Instructions for the task: Copy out, exactly, the first line of the entries below and every line after it through the one containing "U4 pin VIN: GND -> VBAT".

Revision tracking records:
★ ★ ★
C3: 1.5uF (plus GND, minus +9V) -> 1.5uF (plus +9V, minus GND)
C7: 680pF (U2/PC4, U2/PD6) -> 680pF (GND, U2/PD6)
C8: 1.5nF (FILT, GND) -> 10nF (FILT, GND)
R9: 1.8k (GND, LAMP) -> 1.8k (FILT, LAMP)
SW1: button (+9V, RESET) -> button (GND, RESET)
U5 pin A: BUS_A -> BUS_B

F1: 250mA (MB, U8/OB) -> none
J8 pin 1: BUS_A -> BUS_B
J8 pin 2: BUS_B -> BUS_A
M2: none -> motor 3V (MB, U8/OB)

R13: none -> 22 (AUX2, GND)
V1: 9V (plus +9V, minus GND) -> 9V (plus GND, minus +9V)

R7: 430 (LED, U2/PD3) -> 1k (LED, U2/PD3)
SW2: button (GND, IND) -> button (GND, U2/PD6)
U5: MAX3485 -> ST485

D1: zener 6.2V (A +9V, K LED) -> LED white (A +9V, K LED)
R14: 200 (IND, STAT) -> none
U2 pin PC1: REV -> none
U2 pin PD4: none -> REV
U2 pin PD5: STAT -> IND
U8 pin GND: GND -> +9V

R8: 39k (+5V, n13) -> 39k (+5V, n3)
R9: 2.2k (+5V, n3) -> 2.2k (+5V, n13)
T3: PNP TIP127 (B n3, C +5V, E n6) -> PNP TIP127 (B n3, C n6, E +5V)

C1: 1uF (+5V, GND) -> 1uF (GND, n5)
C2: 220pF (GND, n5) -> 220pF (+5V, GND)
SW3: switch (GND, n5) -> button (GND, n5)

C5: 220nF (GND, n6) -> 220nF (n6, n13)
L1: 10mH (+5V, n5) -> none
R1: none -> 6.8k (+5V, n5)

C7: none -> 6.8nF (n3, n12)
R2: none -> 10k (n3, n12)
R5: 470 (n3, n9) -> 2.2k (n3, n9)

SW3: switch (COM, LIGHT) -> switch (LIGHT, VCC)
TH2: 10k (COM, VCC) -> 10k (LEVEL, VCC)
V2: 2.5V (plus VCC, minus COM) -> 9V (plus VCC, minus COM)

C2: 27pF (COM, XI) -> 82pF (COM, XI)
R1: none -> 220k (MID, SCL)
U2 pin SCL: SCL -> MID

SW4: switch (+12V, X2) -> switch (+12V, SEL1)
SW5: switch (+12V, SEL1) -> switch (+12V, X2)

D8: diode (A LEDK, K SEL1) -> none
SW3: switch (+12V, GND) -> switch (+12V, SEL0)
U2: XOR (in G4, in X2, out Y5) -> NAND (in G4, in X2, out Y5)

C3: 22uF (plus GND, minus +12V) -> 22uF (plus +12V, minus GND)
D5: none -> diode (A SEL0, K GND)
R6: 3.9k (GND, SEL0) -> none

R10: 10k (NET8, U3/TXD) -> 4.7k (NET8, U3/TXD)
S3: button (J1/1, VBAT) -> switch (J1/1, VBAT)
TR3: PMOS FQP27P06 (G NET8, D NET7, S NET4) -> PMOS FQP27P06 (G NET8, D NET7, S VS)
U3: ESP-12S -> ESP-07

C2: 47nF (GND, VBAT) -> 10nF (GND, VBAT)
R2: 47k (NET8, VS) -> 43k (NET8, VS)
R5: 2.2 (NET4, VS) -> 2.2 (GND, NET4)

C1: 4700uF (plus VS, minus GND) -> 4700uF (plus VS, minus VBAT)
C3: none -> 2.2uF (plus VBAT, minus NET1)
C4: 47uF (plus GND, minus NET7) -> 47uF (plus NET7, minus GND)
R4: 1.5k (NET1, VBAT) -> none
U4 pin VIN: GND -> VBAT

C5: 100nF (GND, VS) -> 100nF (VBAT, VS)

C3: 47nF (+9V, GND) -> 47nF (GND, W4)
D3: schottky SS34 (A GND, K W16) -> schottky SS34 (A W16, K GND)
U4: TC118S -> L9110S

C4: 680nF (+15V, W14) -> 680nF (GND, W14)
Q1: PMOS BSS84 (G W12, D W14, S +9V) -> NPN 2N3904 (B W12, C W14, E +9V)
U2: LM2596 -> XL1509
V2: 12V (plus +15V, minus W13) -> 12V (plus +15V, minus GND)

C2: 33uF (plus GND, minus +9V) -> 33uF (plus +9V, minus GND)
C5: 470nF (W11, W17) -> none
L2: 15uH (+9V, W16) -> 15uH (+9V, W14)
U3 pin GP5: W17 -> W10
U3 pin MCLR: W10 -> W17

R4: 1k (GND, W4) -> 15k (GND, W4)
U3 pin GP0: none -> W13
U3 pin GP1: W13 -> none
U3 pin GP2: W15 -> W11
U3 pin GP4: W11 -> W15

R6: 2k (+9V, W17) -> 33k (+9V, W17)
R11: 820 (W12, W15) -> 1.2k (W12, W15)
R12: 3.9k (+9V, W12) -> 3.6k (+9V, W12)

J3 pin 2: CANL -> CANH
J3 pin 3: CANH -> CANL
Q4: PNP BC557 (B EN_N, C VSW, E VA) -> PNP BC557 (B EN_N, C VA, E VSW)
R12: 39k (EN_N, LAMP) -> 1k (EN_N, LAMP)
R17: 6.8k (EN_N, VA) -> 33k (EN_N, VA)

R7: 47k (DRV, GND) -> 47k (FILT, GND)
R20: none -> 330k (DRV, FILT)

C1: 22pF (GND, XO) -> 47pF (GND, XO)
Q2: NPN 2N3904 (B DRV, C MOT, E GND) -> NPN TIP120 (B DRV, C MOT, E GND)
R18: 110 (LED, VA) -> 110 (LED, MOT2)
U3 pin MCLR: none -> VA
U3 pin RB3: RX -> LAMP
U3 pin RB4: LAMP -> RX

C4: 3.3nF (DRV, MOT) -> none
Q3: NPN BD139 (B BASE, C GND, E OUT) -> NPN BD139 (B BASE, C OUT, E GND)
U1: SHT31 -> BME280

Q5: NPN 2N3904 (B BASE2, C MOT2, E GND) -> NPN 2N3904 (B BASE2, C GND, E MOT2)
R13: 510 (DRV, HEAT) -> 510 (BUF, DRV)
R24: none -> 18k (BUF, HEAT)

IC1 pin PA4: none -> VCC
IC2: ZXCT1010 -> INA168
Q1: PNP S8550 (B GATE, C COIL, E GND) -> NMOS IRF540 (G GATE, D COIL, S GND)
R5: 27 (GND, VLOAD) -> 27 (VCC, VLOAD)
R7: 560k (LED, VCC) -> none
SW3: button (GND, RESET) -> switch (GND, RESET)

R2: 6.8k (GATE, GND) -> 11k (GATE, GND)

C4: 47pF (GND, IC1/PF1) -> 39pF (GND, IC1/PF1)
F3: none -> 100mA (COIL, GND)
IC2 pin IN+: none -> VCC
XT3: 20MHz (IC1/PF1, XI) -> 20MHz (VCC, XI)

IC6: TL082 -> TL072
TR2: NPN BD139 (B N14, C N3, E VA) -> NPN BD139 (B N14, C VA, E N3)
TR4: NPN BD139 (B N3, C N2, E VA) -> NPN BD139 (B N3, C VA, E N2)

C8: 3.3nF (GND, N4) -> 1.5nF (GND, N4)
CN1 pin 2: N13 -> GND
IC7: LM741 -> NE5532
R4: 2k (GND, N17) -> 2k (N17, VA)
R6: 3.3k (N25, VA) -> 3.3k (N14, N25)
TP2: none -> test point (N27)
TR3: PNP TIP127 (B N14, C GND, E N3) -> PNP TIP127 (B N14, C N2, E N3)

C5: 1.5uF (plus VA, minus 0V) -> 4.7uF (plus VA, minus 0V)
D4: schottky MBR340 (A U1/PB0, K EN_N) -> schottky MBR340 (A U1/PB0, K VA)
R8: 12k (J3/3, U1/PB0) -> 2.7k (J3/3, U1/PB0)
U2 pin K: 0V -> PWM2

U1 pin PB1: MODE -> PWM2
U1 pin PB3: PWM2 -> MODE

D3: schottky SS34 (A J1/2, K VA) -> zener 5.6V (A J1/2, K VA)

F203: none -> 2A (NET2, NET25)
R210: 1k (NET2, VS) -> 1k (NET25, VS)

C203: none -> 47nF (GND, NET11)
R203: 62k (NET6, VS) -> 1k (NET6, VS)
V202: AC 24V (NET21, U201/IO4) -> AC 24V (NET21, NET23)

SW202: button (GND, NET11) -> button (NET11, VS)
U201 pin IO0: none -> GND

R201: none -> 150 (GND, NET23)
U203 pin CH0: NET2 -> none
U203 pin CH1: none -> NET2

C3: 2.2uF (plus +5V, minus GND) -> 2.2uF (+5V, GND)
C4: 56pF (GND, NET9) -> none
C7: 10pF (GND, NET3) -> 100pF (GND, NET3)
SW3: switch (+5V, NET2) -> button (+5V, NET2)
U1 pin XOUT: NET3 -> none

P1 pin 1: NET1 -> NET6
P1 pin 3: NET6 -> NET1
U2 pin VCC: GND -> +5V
★ ★ ★
Answer section:
C3: 1.5uF (plus GND, minus +9V) -> 1.5uF (plus +9V, minus GND)
C7: 680pF (U2/PC4, U2/PD6) -> 680pF (GND, U2/PD6)
C8: 1.5nF (FILT, GND) -> 10nF (FILT, GND)
R9: 1.8k (GND, LAMP) -> 1.8k (FILT, LAMP)
SW1: button (+9V, RESET) -> button (GND, RESET)
U5 pin A: BUS_A -> BUS_B

F1: 250mA (MB, U8/OB) -> none
J8 pin 1: BUS_A -> BUS_B
J8 pin 2: BUS_B -> BUS_A
M2: none -> motor 3V (MB, U8/OB)

R13: none -> 22 (AUX2, GND)
V1: 9V (plus +9V, minus GND) -> 9V (plus GND, minus +9V)

R7: 430 (LED, U2/PD3) -> 1k (LED, U2/PD3)
SW2: button (GND, IND) -> button (GND, U2/PD6)
U5: MAX3485 -> ST485

D1: zener 6.2V (A +9V, K LED) -> LED white (A +9V, K LED)
R14: 200 (IND, STAT) -> none
U2 pin PC1: REV -> none
U2 pin PD4: none -> REV
U2 pin PD5: STAT -> IND
U8 pin GND: GND -> +9V

R8: 39k (+5V, n13) -> 39k (+5V, n3)
R9: 2.2k (+5V, n3) -> 2.2k (+5V, n13)
T3: PNP TIP127 (B n3, C +5V, E n6) -> PNP TIP127 (B n3, C n6, E +5V)

C1: 1uF (+5V, GND) -> 1uF (GND, n5)
C2: 220pF (GND, n5) -> 220pF (+5V, GND)
SW3: switch (GND, n5) -> button (GND, n5)

C5: 220nF (GND, n6) -> 220nF (n6, n13)
L1: 10mH (+5V, n5) -> none
R1: none -> 6.8k (+5V, n5)

C7: none -> 6.8nF (n3, n12)
R2: none -> 10k (n3, n12)
R5: 470 (n3, n9) -> 2.2k (n3, n9)

SW3: switch (COM, LIGHT) -> switch (LIGHT, VCC)
TH2: 10k (COM, VCC) -> 10k (LEVEL, VCC)
V2: 2.5V (plus VCC, minus COM) -> 9V (plus VCC, minus COM)

C2: 27pF (COM, XI) -> 82pF (COM, XI)
R1: none -> 220k (MID, SCL)
U2 pin SCL: SCL -> MID

SW4: switch (+12V, X2) -> switch (+12V, SEL1)
SW5: switch (+12V, SEL1) -> switch (+12V, X2)

D8: diode (A LEDK, K SEL1) -> none
SW3: switch (+12V, GND) -> switch (+12V, SEL0)
U2: XOR (in G4, in X2, out Y5) -> NAND (in G4, in X2, out Y5)

C3: 22uF (plus GND, minus +12V) -> 22uF (plus +12V, minus GND)
D5: none -> diode (A SEL0, K GND)
R6: 3.9k (GND, SEL0) -> none

R10: 10k (NET8, U3/TXD) -> 4.7k (NET8, U3/TXD)
S3: button (J1/1, VBAT) -> switch (J1/1, VBAT)
TR3: PMOS FQP27P06 (G NET8, D NET7, S NET4) -> PMOS FQP27P06 (G NET8, D NET7, S VS)
U3: ESP-12S -> ESP-07

C2: 47nF (GND, VBAT) -> 10nF (GND, VBAT)
R2: 47k (NET8, VS) -> 43k (NET8, VS)
R5: 2.2 (NET4, VS) -> 2.2 (GND, NET4)

C1: 4700uF (plus VS, minus GND) -> 4700uF (plus VS, minus VBAT)
C3: none -> 2.2uF (plus VBAT, minus NET1)
C4: 47uF (plus GND, minus NET7) -> 47uF (plus NET7, minus GND)
R4: 1.5k (NET1, VBAT) -> none
U4 pin VIN: GND -> VBAT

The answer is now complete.